> Work instructions: Below are records; copy exactly the line containing "camera: 50 degrees left, 0 degrees up" and every line after it, through the last.

#####

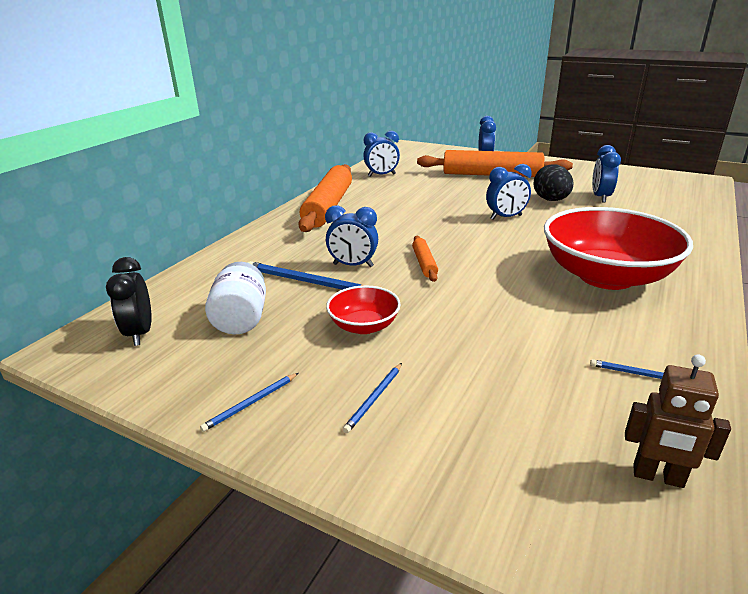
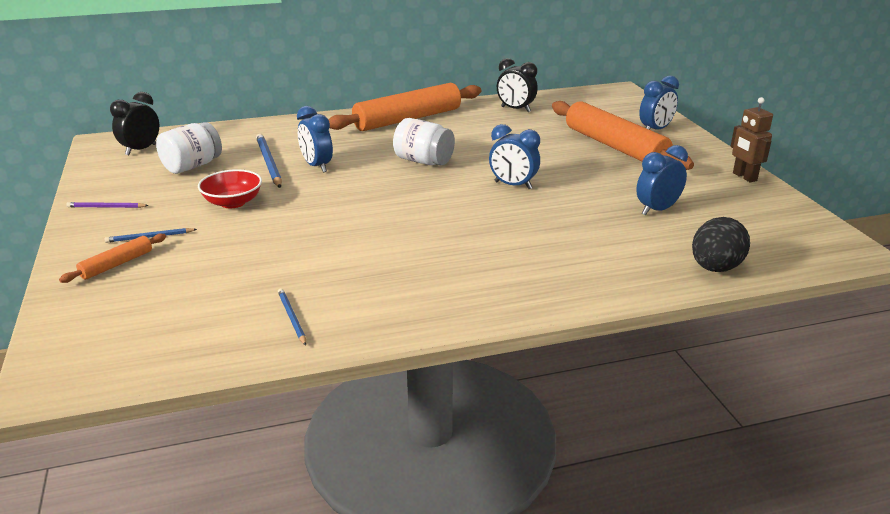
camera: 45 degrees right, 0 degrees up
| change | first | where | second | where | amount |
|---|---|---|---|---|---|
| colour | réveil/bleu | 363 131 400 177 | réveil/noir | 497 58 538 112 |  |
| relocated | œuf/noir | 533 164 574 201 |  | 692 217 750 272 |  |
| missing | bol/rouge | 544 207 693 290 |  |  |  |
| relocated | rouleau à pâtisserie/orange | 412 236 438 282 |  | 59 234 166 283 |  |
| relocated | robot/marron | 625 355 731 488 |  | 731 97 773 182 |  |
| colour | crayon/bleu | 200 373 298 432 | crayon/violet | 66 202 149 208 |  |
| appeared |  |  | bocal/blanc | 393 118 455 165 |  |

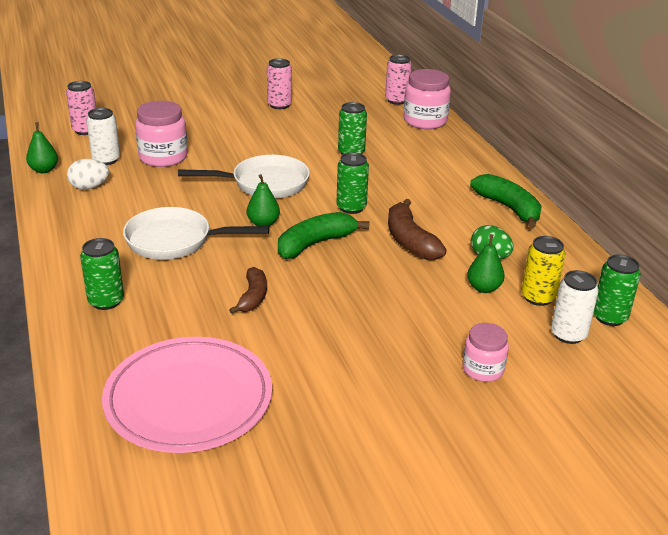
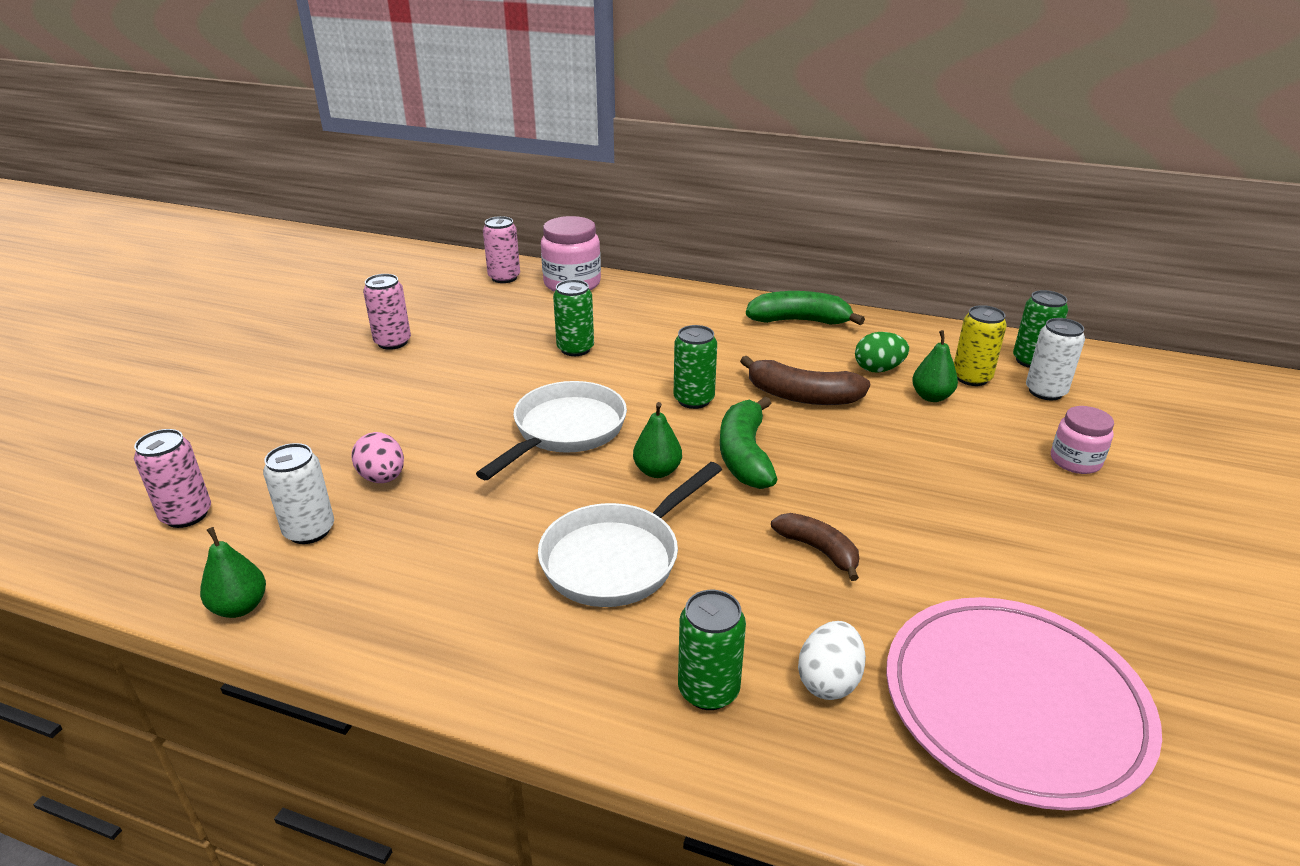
camera: 50 degrees left, 0 degrees up
| change | first | where | second | where | amount |
|---|---|---|---|---|---|
| exchanged | bocal/rose | 135 101 188 167 | œuf/rose | 351 432 404 483 |  |
| relocated | œuf/blanc | 67 159 109 190 |  | 798 621 866 700 |  |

#####

> Exercise solution:
camera: 50 degrees left, 0 degrees up
| change | first | where | second | where | amount |
|---|---|---|---|---|---|
| exchanged | bocal/rose | 135 101 188 167 | œuf/rose | 351 432 404 483 |  |
| relocated | œuf/blanc | 67 159 109 190 |  | 798 621 866 700 |  |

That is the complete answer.